▶ [Problem to work on]
In the records that follow, the lines from the one containing "camera: 35 degrees left, 5 degrees down" to the one containing "none -> purple light bulb [687,169,727,214]", inclusive, are to be given again exactly.

(Dataset records begins)

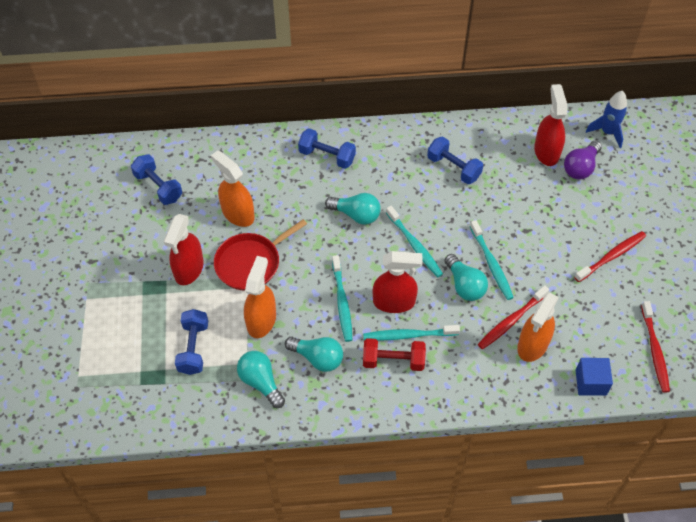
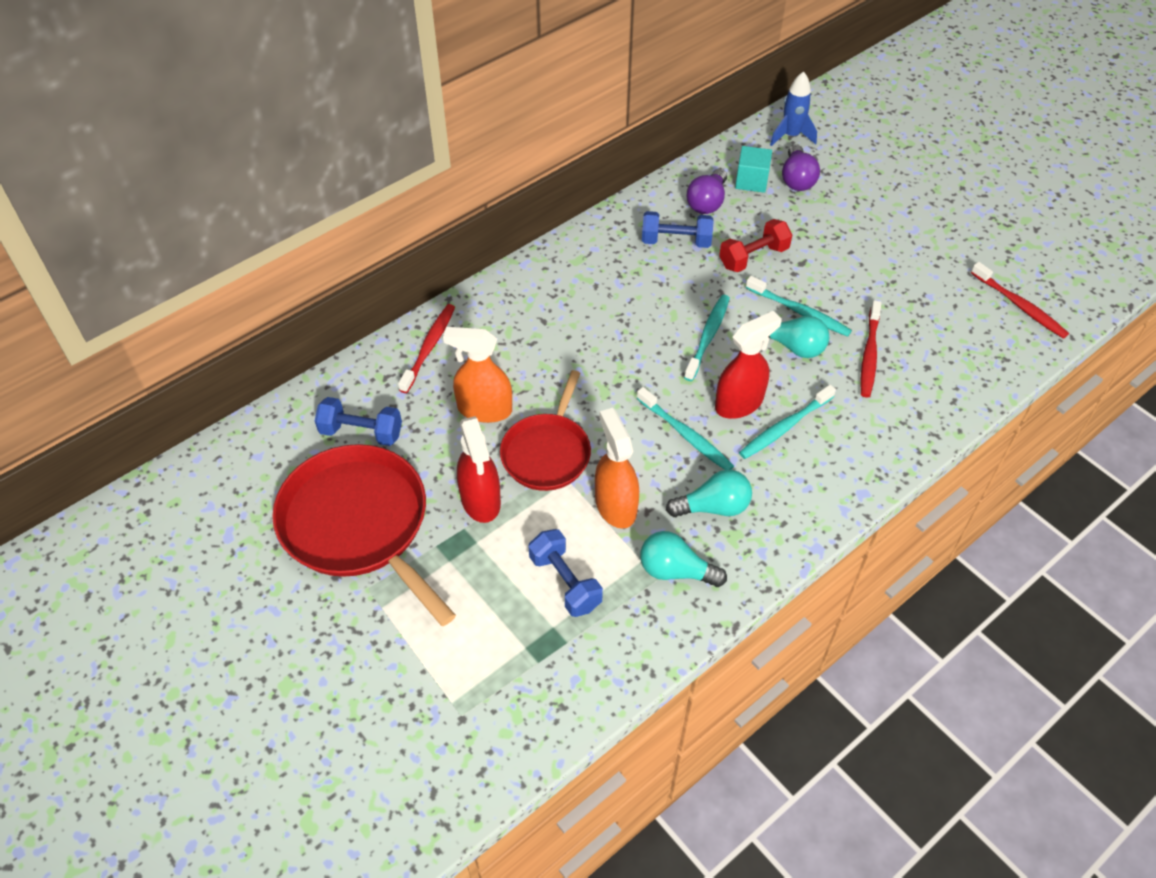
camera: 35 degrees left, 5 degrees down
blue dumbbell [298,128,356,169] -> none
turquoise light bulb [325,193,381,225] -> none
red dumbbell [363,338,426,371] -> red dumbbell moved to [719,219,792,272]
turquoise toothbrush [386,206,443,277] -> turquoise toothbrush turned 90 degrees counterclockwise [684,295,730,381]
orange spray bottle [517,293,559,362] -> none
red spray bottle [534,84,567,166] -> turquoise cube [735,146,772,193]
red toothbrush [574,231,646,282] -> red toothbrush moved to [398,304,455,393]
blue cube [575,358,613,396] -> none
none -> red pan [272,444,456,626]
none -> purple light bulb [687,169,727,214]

(Dataset records ends)
(Dataset records begins)

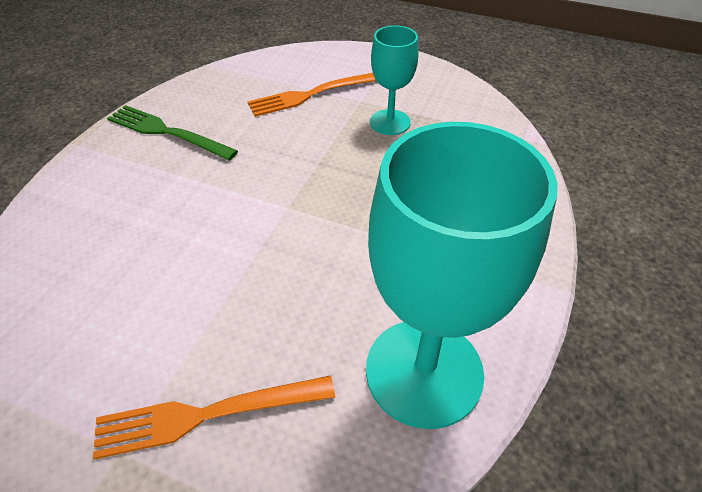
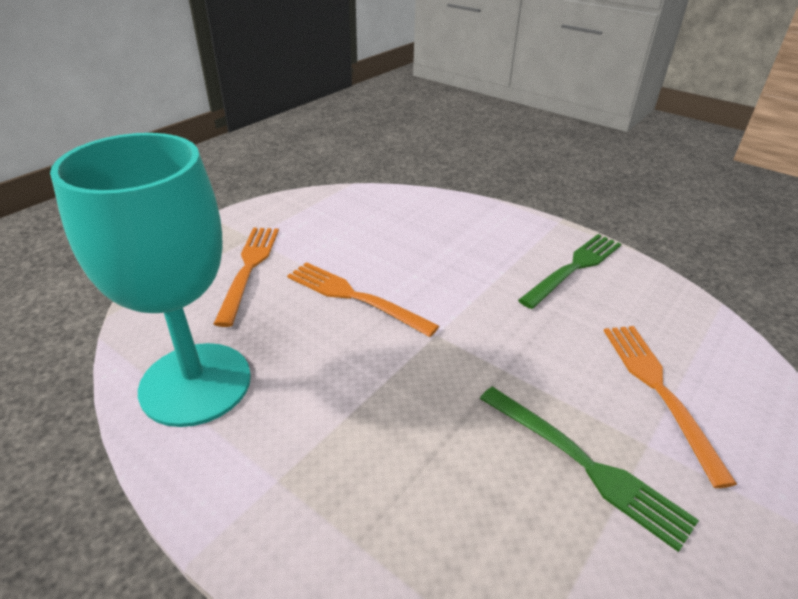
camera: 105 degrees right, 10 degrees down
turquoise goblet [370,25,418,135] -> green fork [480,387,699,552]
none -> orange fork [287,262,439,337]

(Dataset records ends)

▶ [Output of the exercise]
camera: 35 degrees left, 5 degrees down
blue dumbbell [298,128,356,169] -> none
turquoise light bulb [325,193,381,225] -> none
red dumbbell [363,338,426,371] -> red dumbbell moved to [719,219,792,272]
turquoise toothbrush [386,206,443,277] -> turquoise toothbrush turned 90 degrees counterclockwise [684,295,730,381]
orange spray bottle [517,293,559,362] -> none
red spray bottle [534,84,567,166] -> turquoise cube [735,146,772,193]
red toothbrush [574,231,646,282] -> red toothbrush moved to [398,304,455,393]
blue cube [575,358,613,396] -> none
none -> red pan [272,444,456,626]
none -> purple light bulb [687,169,727,214]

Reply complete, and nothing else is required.